= Stored data =
※
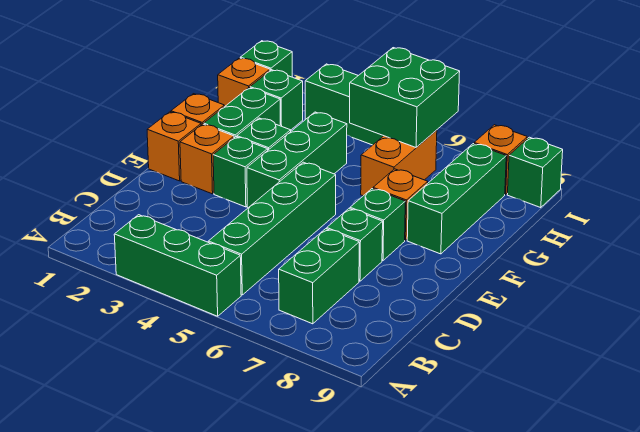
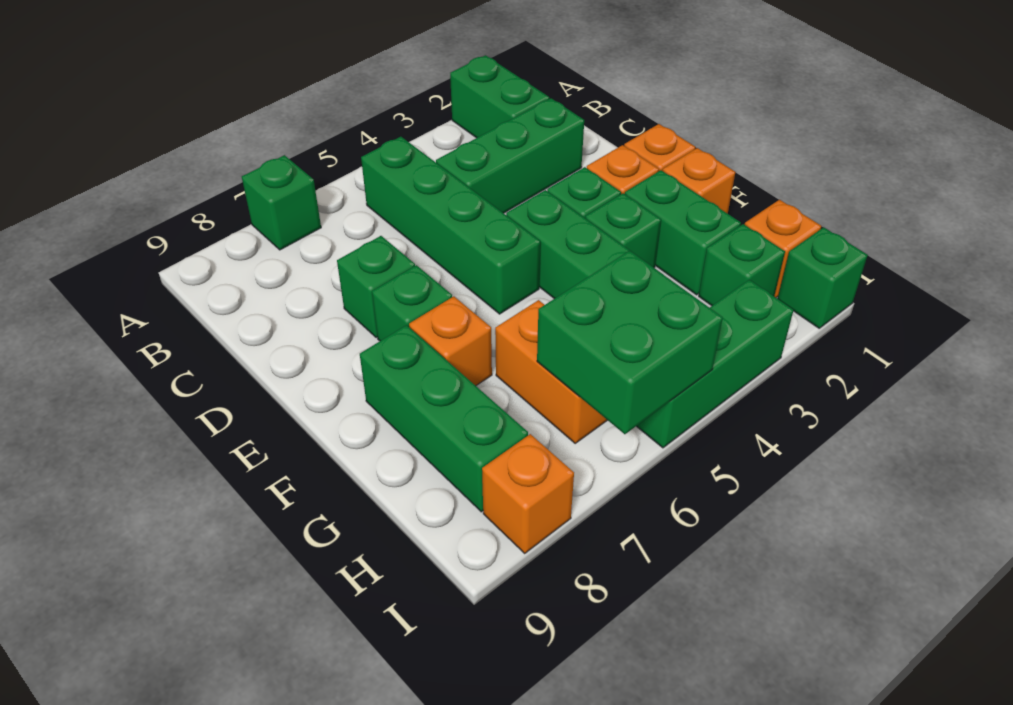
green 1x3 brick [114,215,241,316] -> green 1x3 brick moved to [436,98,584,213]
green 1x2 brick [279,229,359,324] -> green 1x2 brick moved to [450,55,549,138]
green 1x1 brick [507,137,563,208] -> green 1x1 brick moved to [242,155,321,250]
※
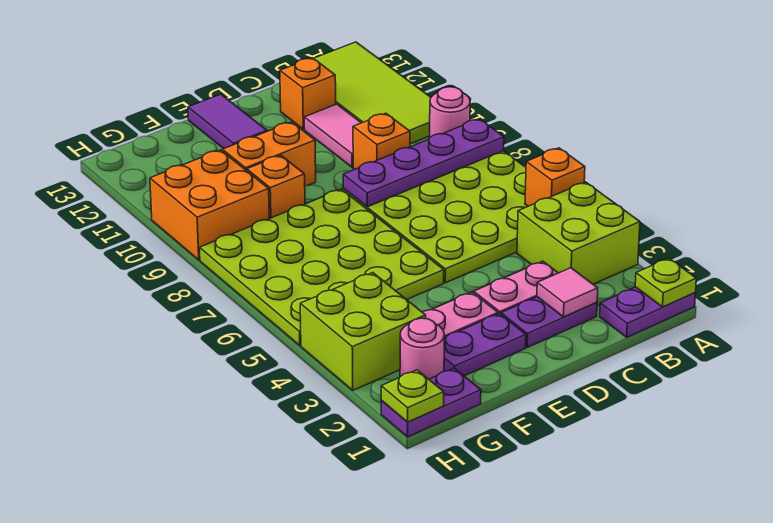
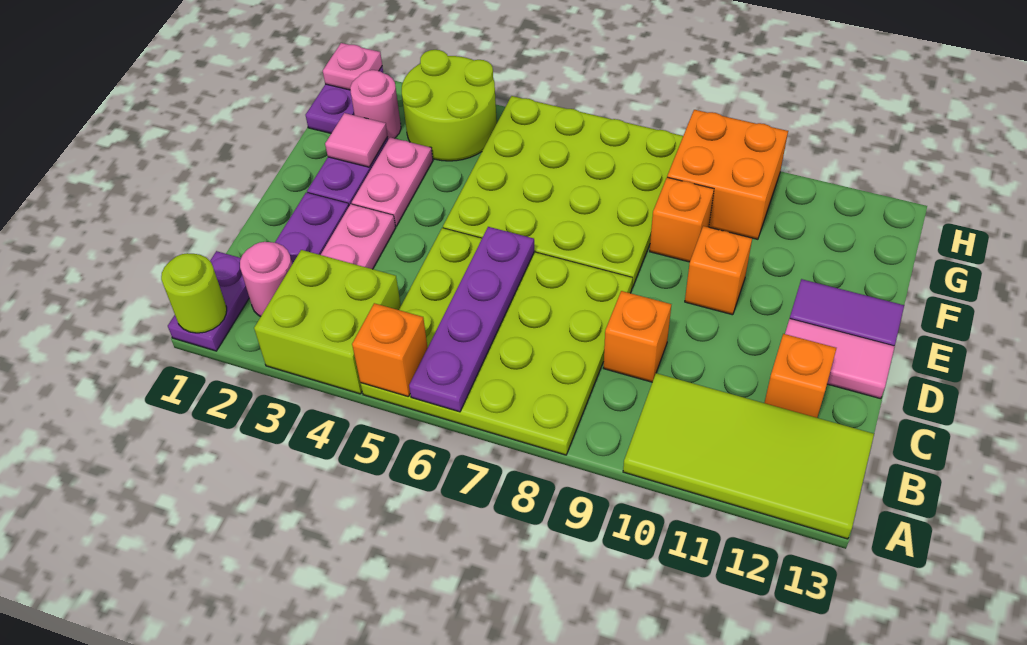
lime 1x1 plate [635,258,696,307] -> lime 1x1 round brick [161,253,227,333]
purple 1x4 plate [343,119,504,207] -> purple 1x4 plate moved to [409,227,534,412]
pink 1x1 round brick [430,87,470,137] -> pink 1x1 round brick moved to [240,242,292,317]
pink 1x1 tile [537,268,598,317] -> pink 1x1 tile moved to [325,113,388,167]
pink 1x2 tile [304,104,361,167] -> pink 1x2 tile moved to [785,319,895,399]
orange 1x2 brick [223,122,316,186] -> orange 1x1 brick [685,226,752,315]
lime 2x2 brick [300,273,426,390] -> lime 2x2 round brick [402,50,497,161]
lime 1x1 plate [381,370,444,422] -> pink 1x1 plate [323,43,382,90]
※
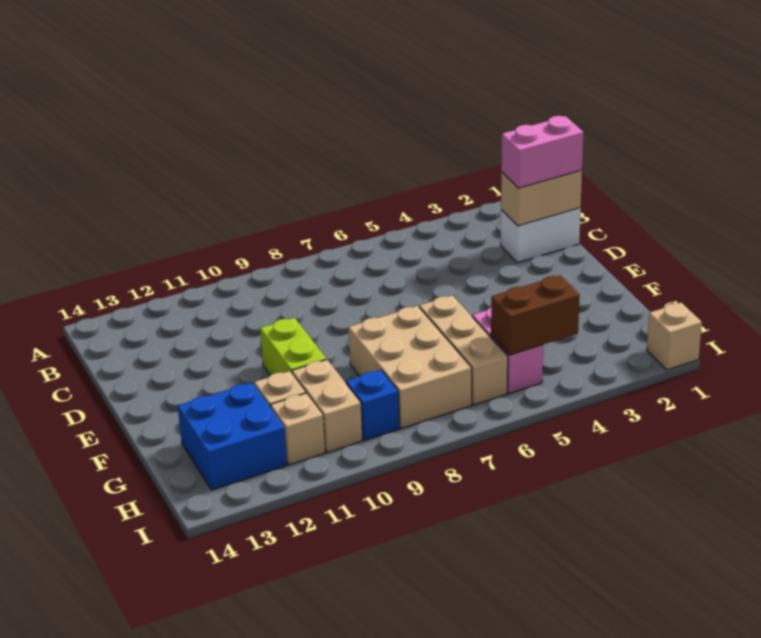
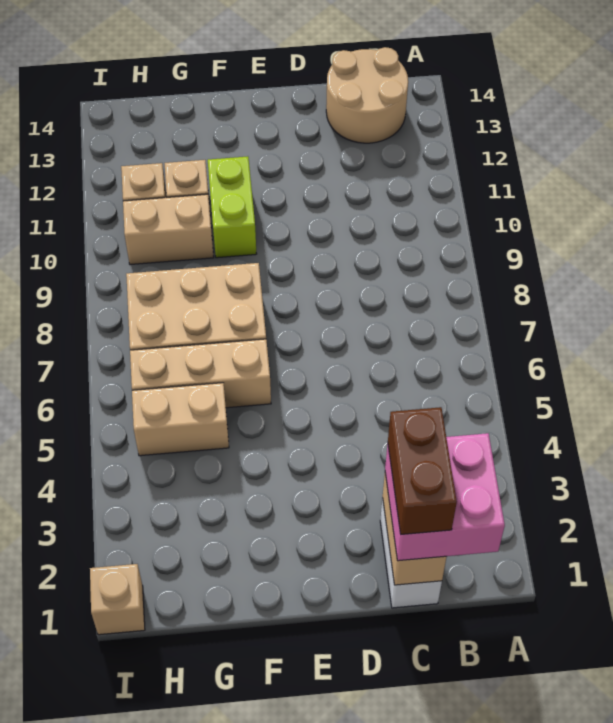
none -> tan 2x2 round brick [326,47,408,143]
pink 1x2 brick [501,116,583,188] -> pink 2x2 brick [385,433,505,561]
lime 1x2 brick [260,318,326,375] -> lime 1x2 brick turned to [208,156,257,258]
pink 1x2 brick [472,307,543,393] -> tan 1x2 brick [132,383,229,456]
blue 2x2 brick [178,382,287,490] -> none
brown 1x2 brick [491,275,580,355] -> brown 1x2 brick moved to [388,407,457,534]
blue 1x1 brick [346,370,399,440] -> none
※
= Task goal =
Look above for the line with "green 1x3 brick [114,215,241,316]" and the line with "green 1x1 brick [507,137,563,208]". Retype those two lines and every line between them exactly, adding nothing.

= Answer space =
green 1x3 brick [114,215,241,316] -> green 1x3 brick moved to [436,98,584,213]
green 1x2 brick [279,229,359,324] -> green 1x2 brick moved to [450,55,549,138]
green 1x1 brick [507,137,563,208] -> green 1x1 brick moved to [242,155,321,250]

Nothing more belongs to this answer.